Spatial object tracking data
________________________________________

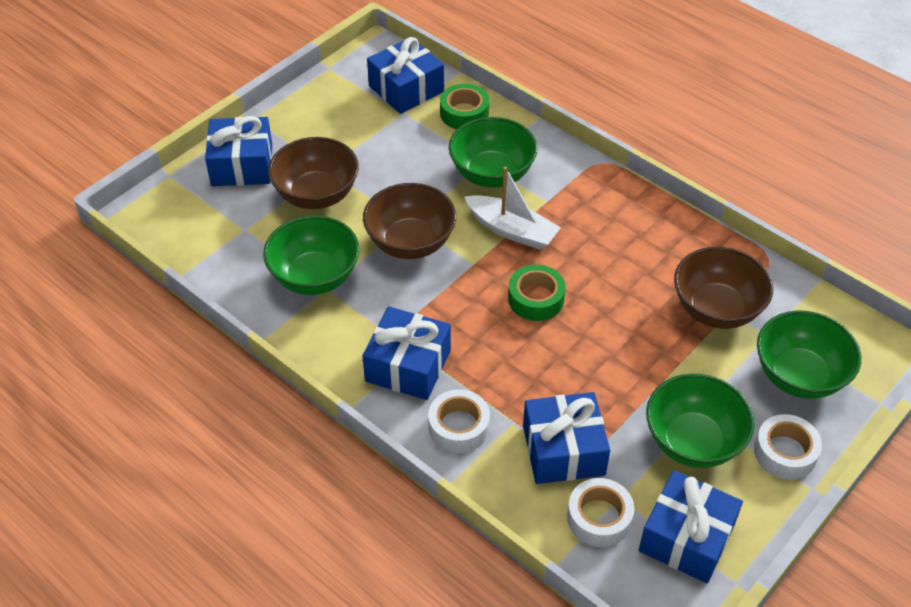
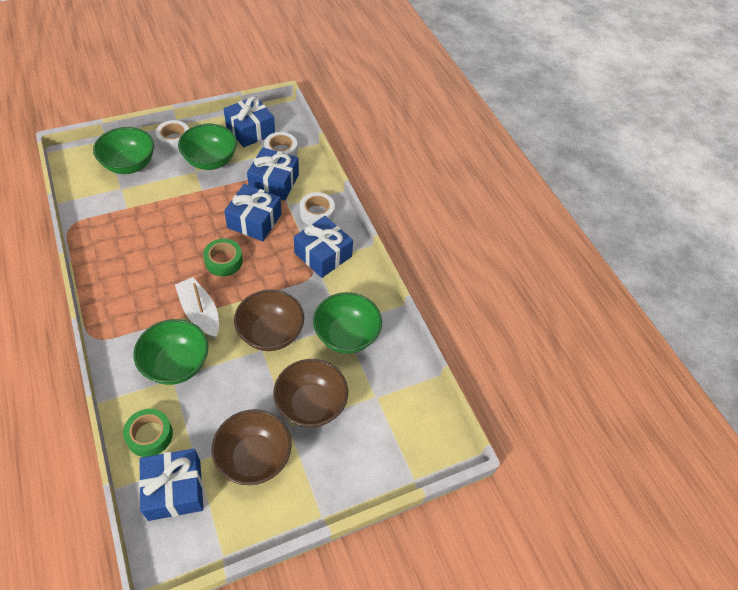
camera: 160 degrees left, 5 degrees up
(242, 165) = (353, 463): blue gift -> blue gift (254, 221)
(716, 309) = (132, 212): brown bowl -> brown bowl (254, 457)

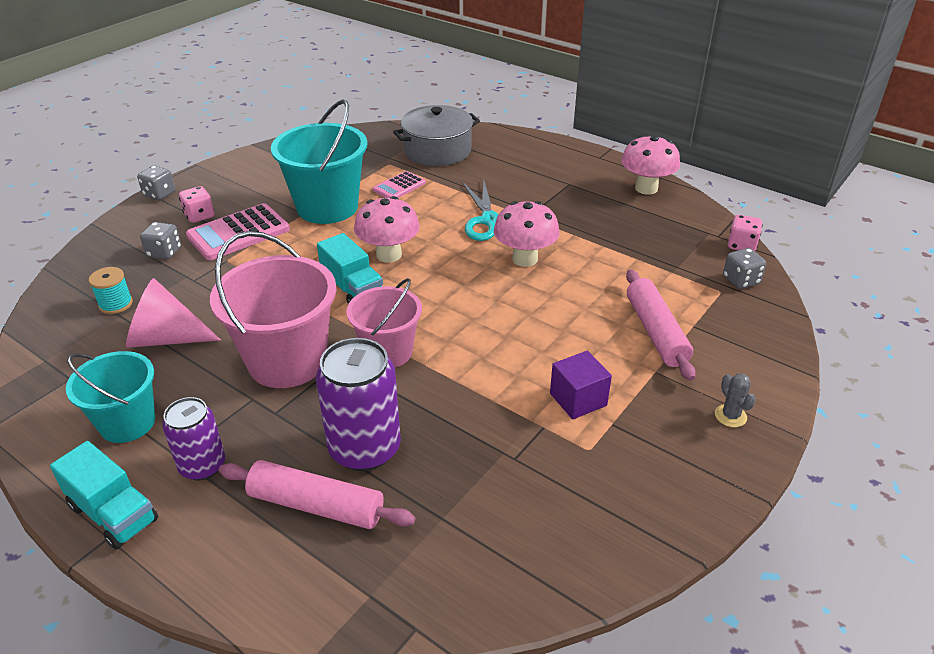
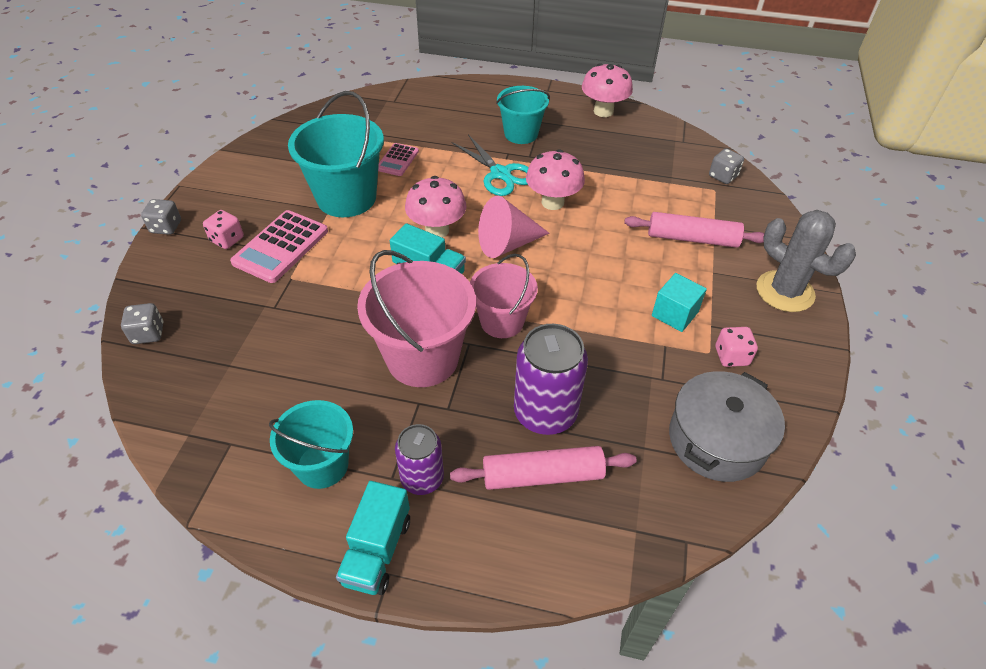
camera: 25 degrees left, 10 degrees up
(113, 513) = (377, 551): turquoise truck -> turquoise truck turned 90 degrees clockwise
(116, 304) = (215, 355): turquoise spool -> none
(164, 252) = (221, 287): grey dice -> grey dice (148, 333)
(166, 338) = (294, 373): pink cone -> pink cone (507, 244)
(437, 151) = (406, 115): grey pot -> grey pot (717, 440)
(540, 190) = (521, 134): none -> turquoise bucket
(578, 399) = (674, 314): purple cube -> turquoise cube
(656, 332) = (692, 238): pink rolling pin -> pink rolling pin turned 45 degrees counterclockwise
(730, 416) = (785, 291): grey cactus -> grey cactus, size x2.29
(741, 245) = (704, 145): pink dice -> pink dice (731, 356)

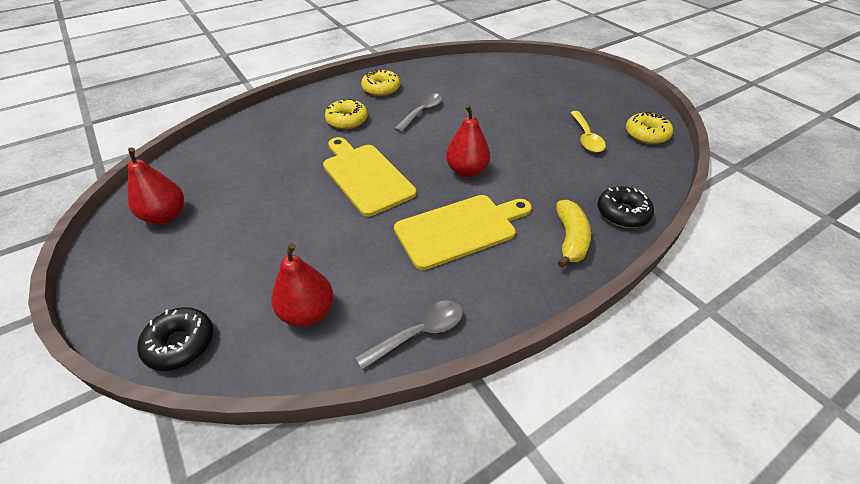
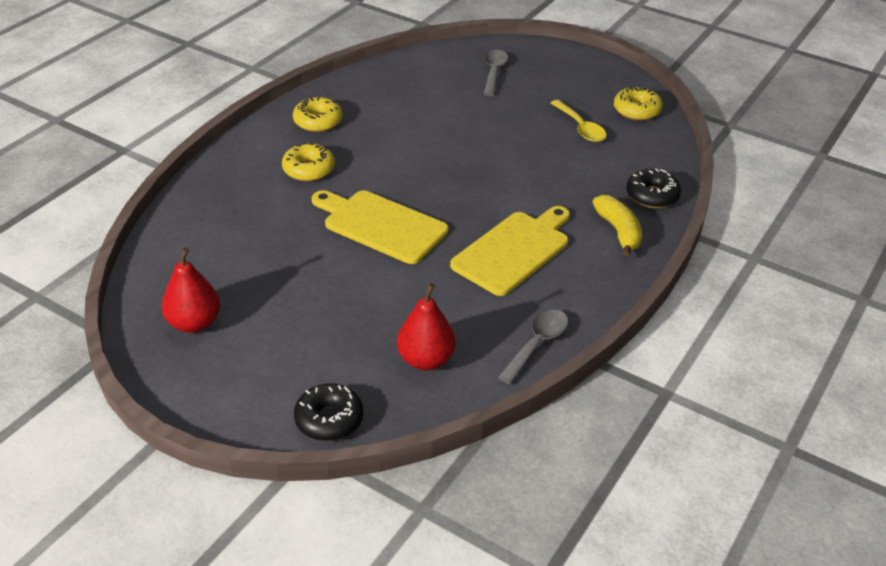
camera: 25 degrees left, 5 degrees down
(421, 112) = (388, 139): grey spoon -> grey spoon (494, 72)
(467, 171) = (482, 193): red pear -> none

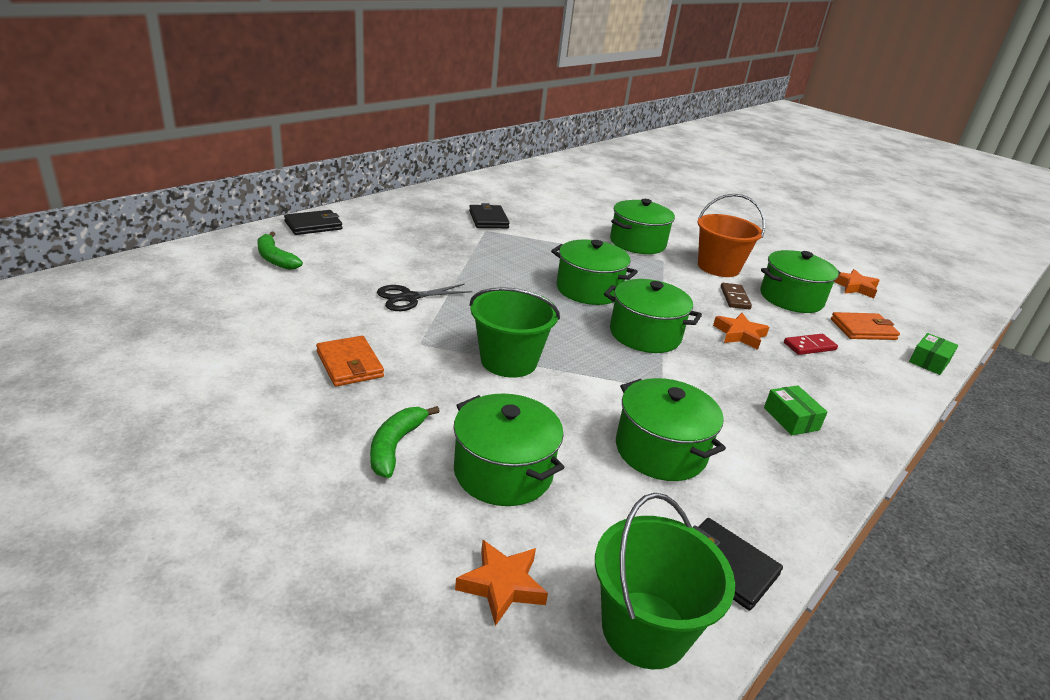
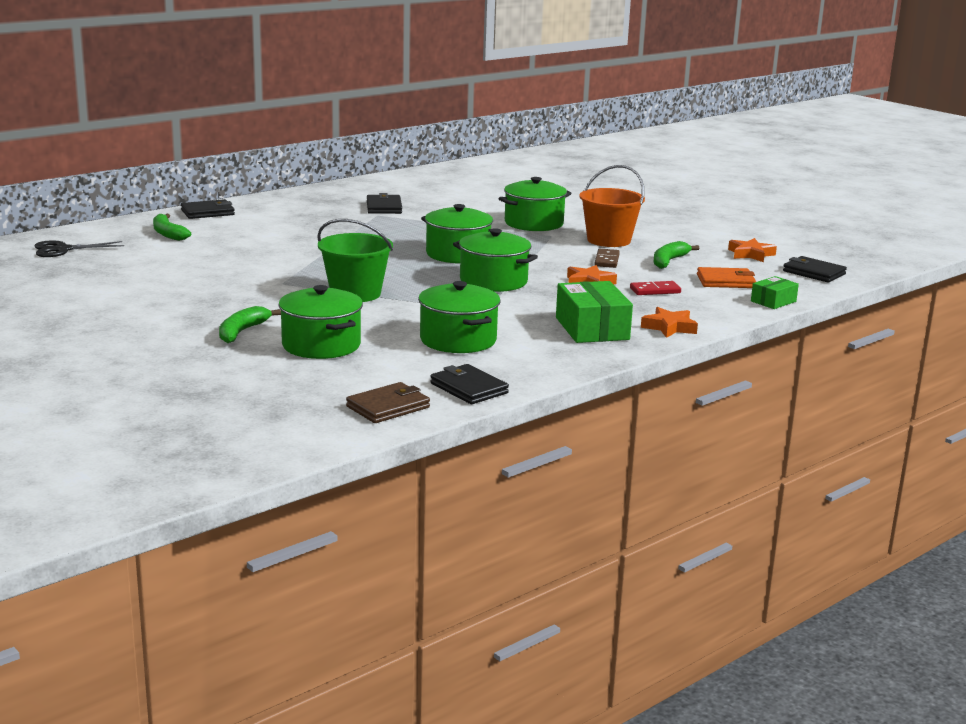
camera: 10 degrees right, 10 degrees down
(349, 364) = (218, 293): orange wallet -> none
(409, 298) = (282, 258): black scissors -> black scissors (63, 250)
(502, 585) = (296, 388): orange star -> orange star (669, 327)
(645, 629) = (388, 407): green bucket -> brown wallet
(791, 298) = (669, 261): green pot -> green banana
(791, 419) = (592, 328): green box -> green box, size x1.80
(928, 314) = (814, 273): none -> black wallet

________________________________________

Task details |
Copy, without any change, the lines from the one that contains "(502, 585) = (296, 388): orange" to the final line of the entries above.

Response |
(502, 585) = (296, 388): orange star -> orange star (669, 327)
(645, 629) = (388, 407): green bucket -> brown wallet
(791, 298) = (669, 261): green pot -> green banana
(791, 419) = (592, 328): green box -> green box, size x1.80
(928, 314) = (814, 273): none -> black wallet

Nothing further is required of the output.